Task description: Repeat the listing that comes next, leaving nothing out and changing nothing.
-- Opening Marker --
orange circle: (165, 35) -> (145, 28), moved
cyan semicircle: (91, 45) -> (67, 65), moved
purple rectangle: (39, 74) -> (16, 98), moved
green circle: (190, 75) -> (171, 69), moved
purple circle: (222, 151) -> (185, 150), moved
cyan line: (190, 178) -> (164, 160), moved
-- Closing Marker --
Exercise response:
orange circle: (165, 35) -> (145, 28), moved
cyan semicircle: (91, 45) -> (67, 65), moved
purple rectangle: (39, 74) -> (16, 98), moved
green circle: (190, 75) -> (171, 69), moved
purple circle: (222, 151) -> (185, 150), moved
cyan line: (190, 178) -> (164, 160), moved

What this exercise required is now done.